**TASK DESCRIPTION:** Collect each line of the records containing the string "black".

Object correspondence data:
»»

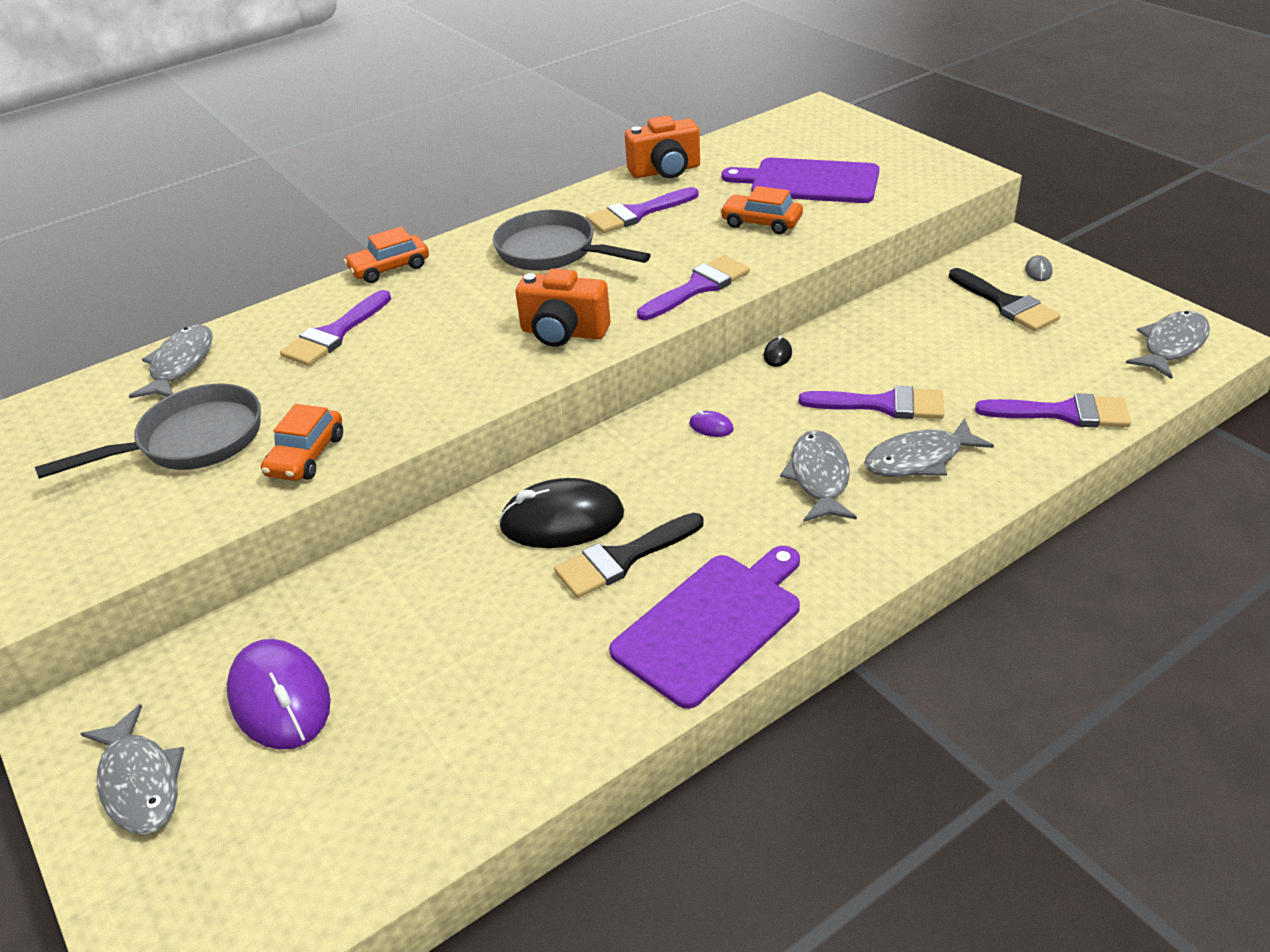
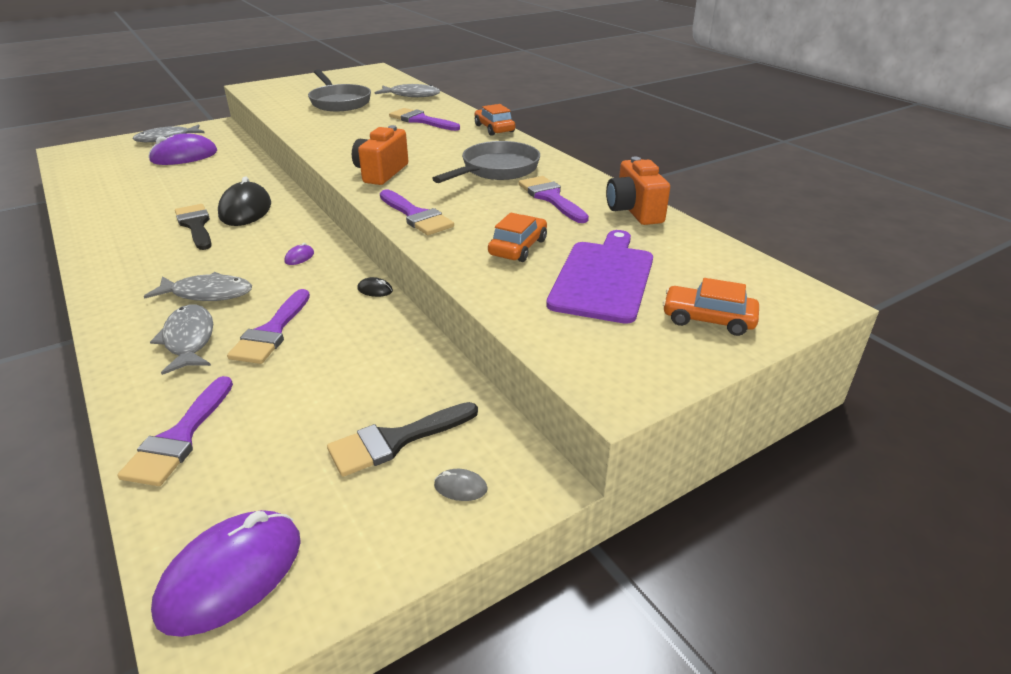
camera: 90 degrees right, 5 degrees down
orange car [261,404,343,481] -> orange car moved to [663,278,759,336]
purple cutting board [609,546,800,709] -> none
grey fish [1126,311,1210,379] -> purple mouse [151,510,301,637]

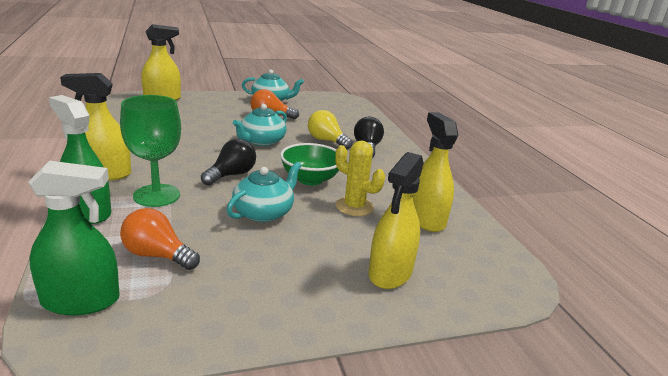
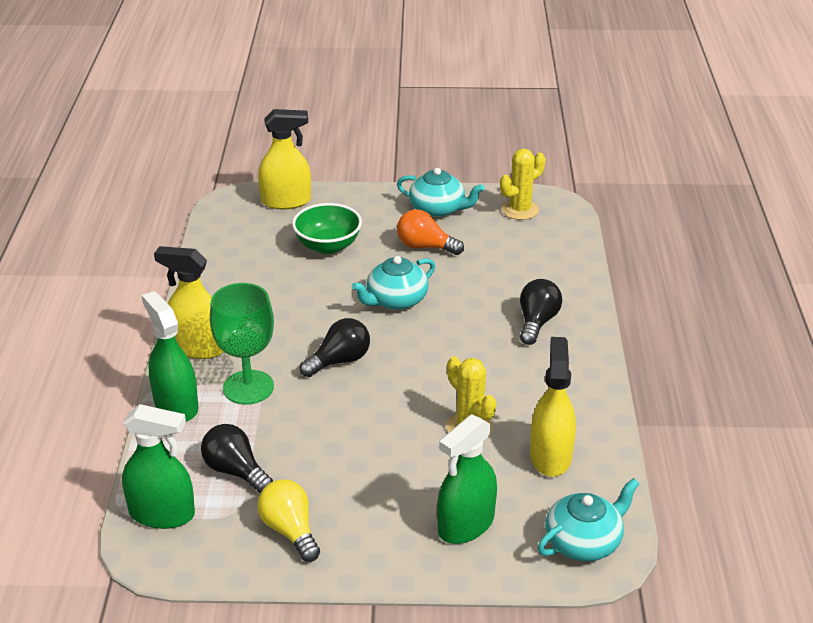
camera: 20 degrees right, 10 degrees up
orange light bulb [120,208,200,270] -> black light bulb [201,424,273,493]
turquoise teapot [226,161,302,222] -> turquoise teapot moved to [537,478,639,561]
green bowl [280,143,339,185] -> green bowl moved to [292,203,362,254]
yellow light bulb [308,110,353,149] -> yellow light bulb moved to [257,479,320,562]
yellow spray bottle [369,152,424,289] -> green spray bottle [437,414,497,544]
none -> yellow cactus [500,149,545,220]

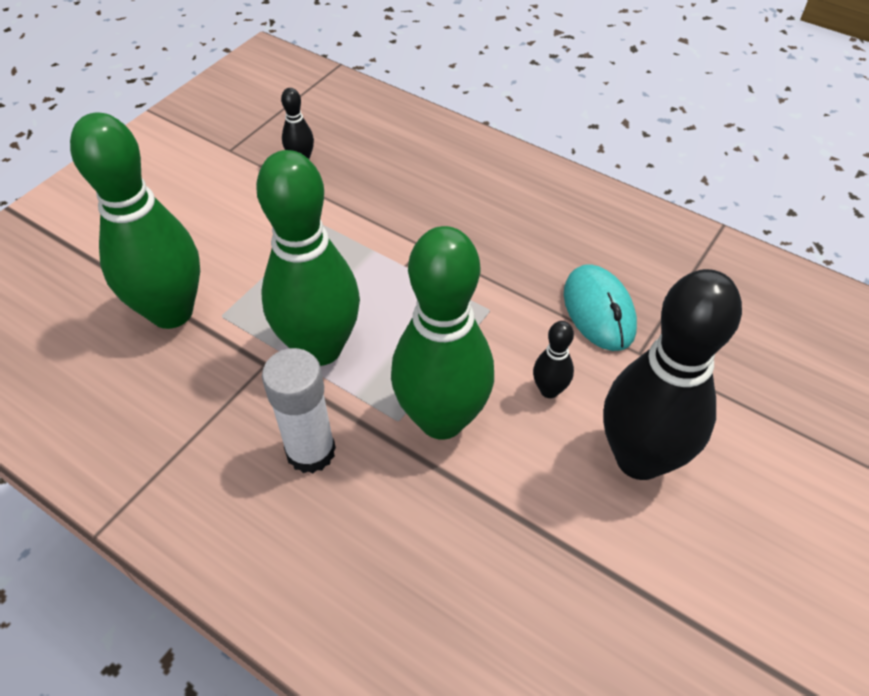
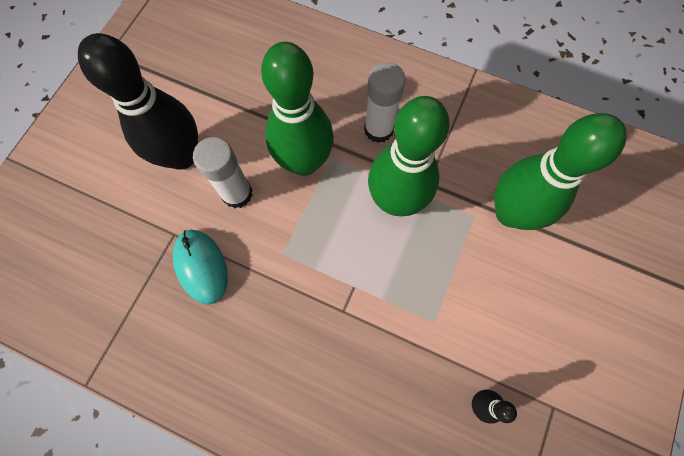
camera: 170 degrees right, 20 degrees up
black bowling pin [533,321,574,398] -> white glue stick [193,137,253,209]

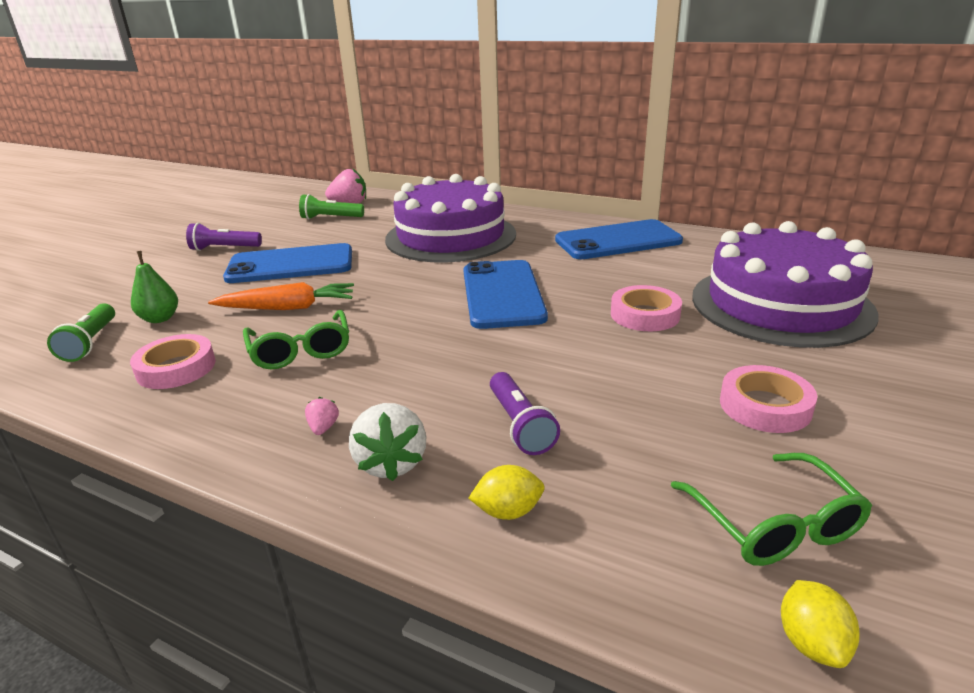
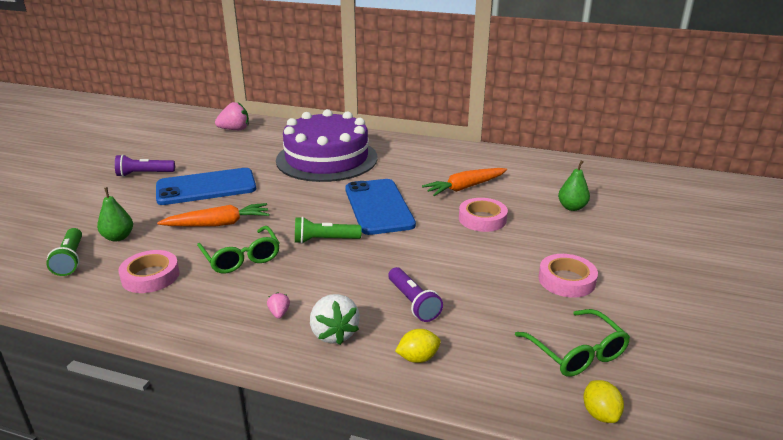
camera: 10 degrees left, 0 degrees up
green flashlight [299,194,364,219] -> green flashlight moved to [295,217,362,244]
blue phone [555,219,683,259] -> none
purple cake [692,221,879,348] -> green pear [558,161,590,211]
none -> orange carrot [422,168,507,196]

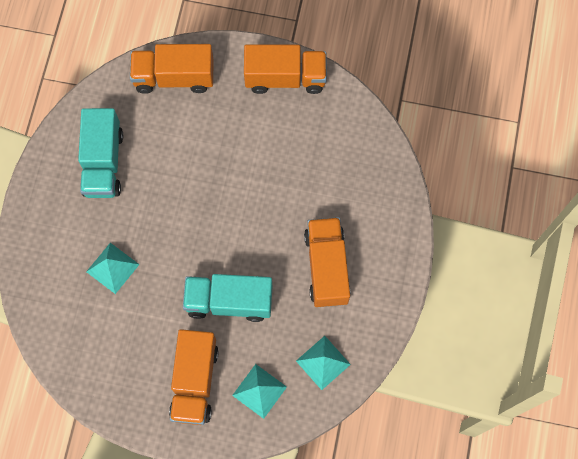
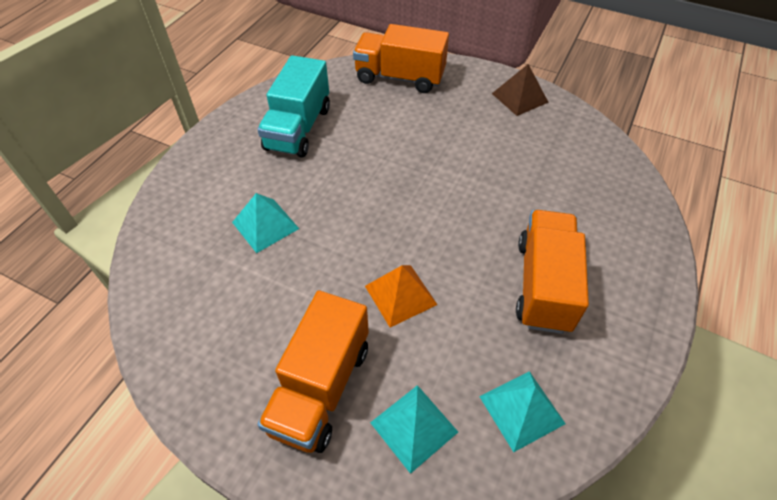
camera: 15 degrees right, 20 degrees down
turquoise truck [183,274,273,322] -> orange pyramid [365,265,438,327]
orange truck [244,44,327,94] -> brown pyramid [492,64,549,116]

««

**RESPONSE AREA:**
orange light bulb [120,208,200,270] -> black light bulb [201,424,273,493]
black bowling pin [533,321,574,398] -> white glue stick [193,137,253,209]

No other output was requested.